(Description of the task) When you reach the line that contains "The orange_nevugibak (no.", give it back exactly along with each line after it to the end of the entries; skip any pictures.

☆ ☆ ☆ ☆ ☆

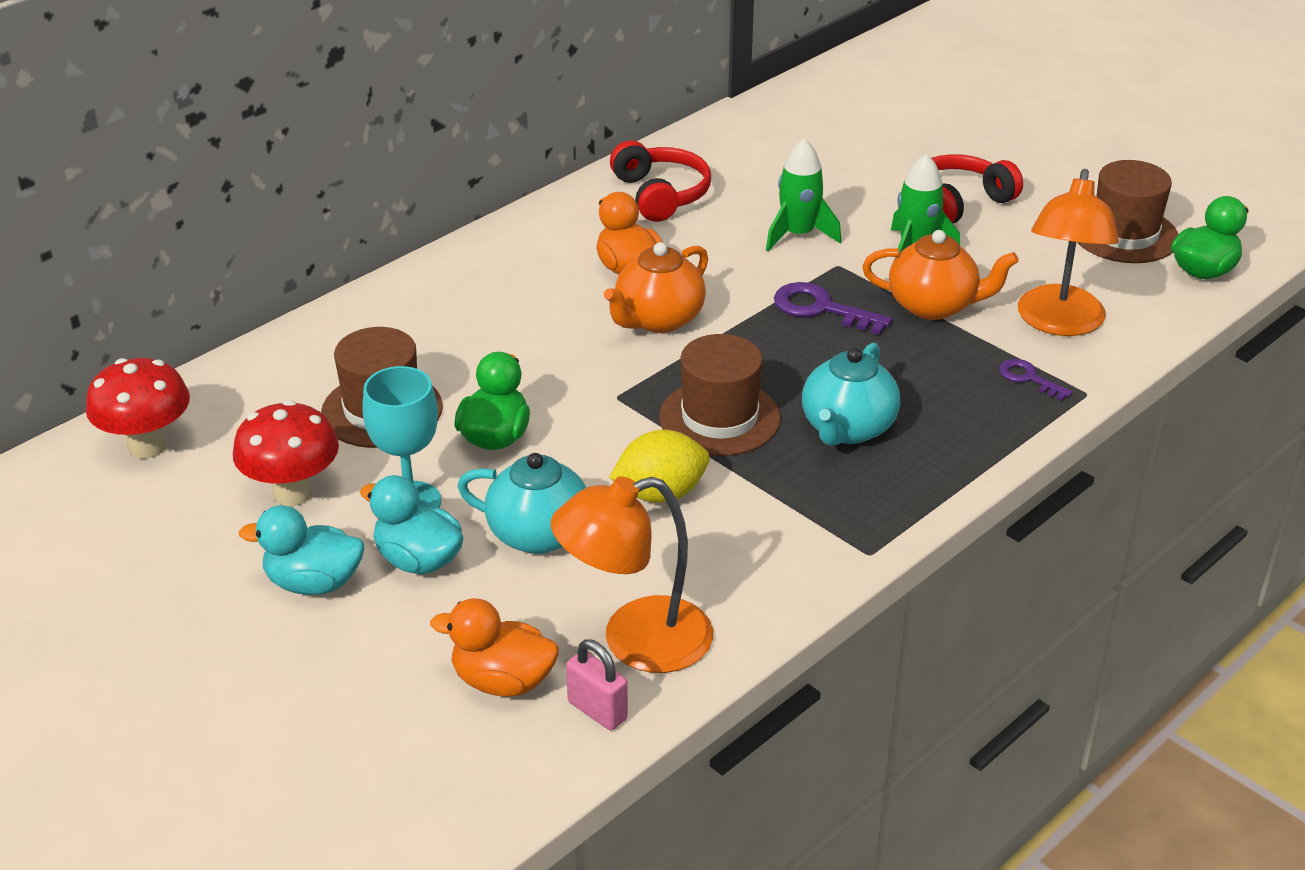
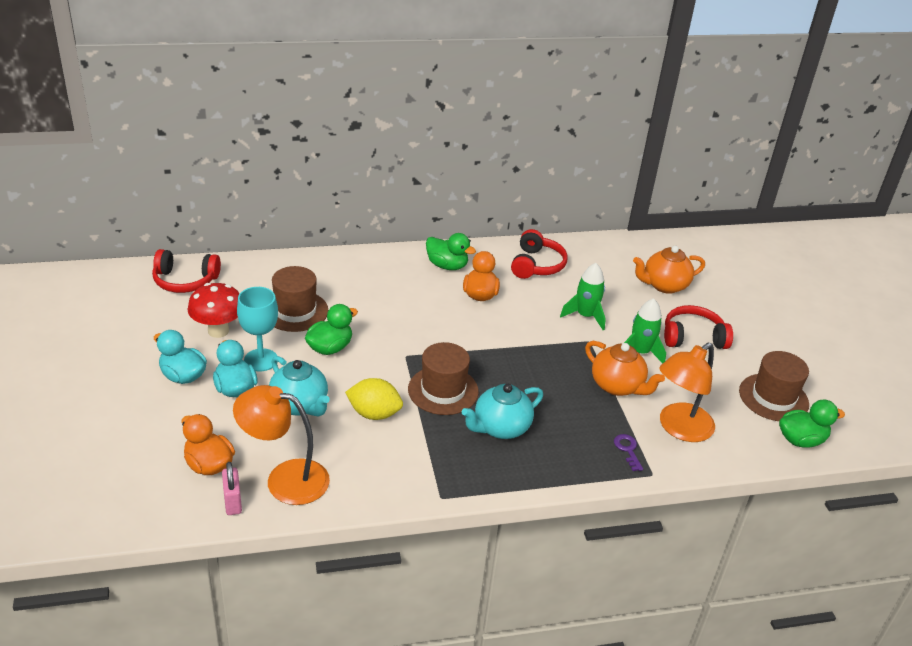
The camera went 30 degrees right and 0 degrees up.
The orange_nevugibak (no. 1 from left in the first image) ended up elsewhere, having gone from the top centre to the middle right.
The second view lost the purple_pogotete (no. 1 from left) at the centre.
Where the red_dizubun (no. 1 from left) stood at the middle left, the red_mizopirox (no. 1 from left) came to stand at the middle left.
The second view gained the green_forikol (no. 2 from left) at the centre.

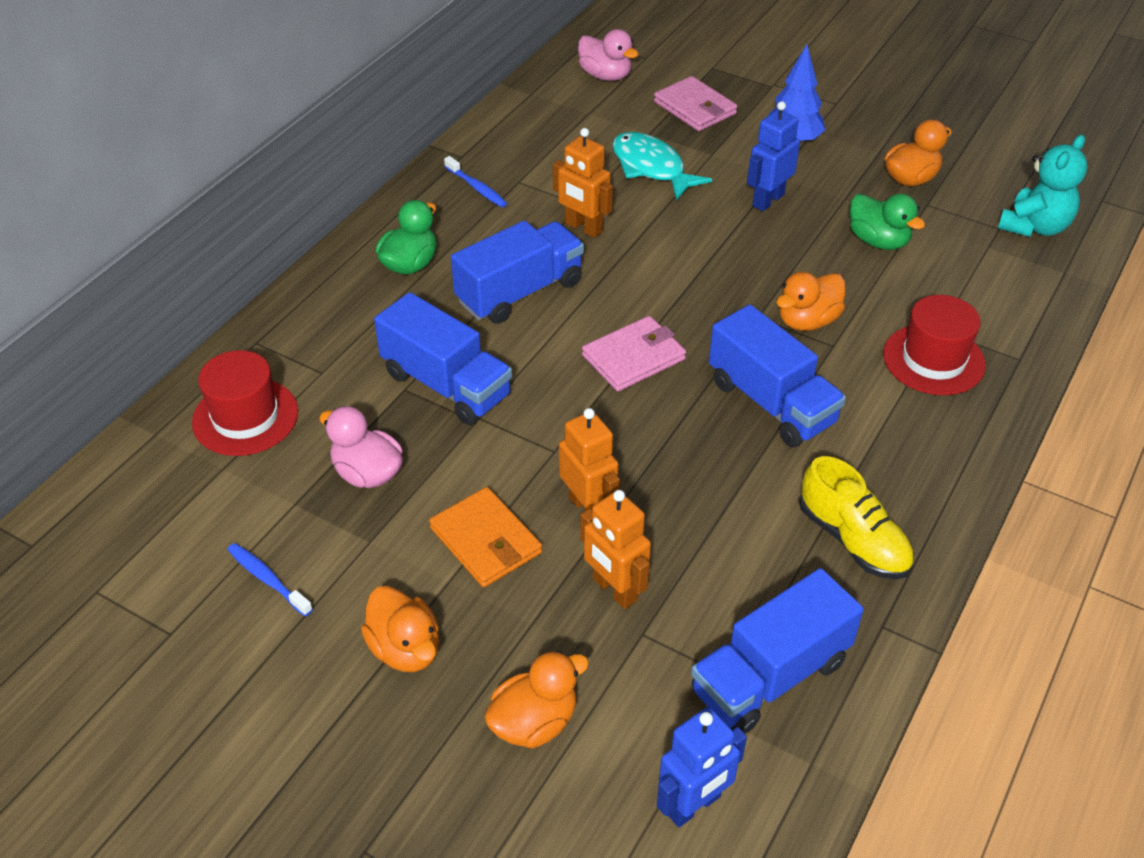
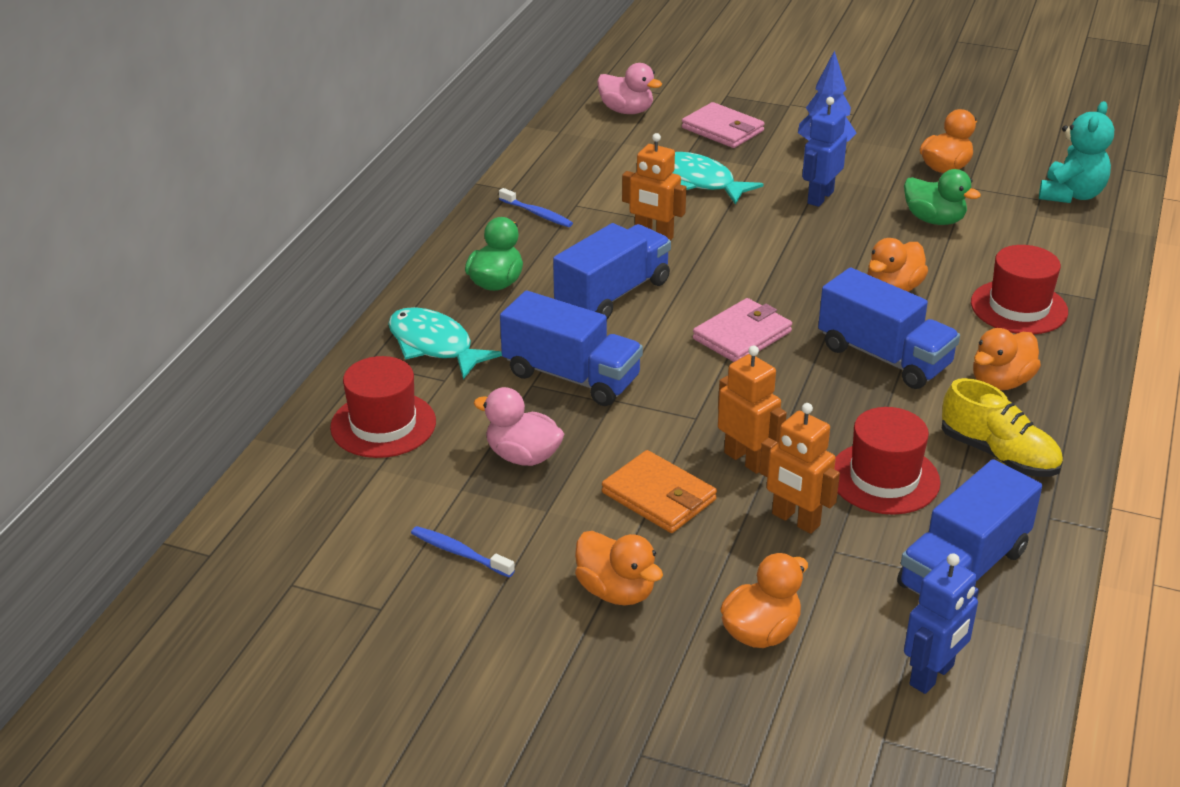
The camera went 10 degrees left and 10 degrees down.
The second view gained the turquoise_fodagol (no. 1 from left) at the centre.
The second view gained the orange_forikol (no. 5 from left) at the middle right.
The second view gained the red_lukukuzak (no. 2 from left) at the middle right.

☆ ☆ ☆ ☆ ☆

(Output for this exercise)
The orange_nevugibak (no. 1 from left in the first image) ended up elsewhere, having gone from the top centre to the middle right.
The second view lost the purple_pogotete (no. 1 from left) at the centre.
Where the red_dizubun (no. 1 from left) stood at the middle left, the red_mizopirox (no. 1 from left) came to stand at the middle left.
The second view gained the green_forikol (no. 2 from left) at the centre.

The camera went 10 degrees left and 10 degrees down.
The second view gained the turquoise_fodagol (no. 1 from left) at the centre.
The second view gained the orange_forikol (no. 5 from left) at the middle right.
The second view gained the red_lukukuzak (no. 2 from left) at the middle right.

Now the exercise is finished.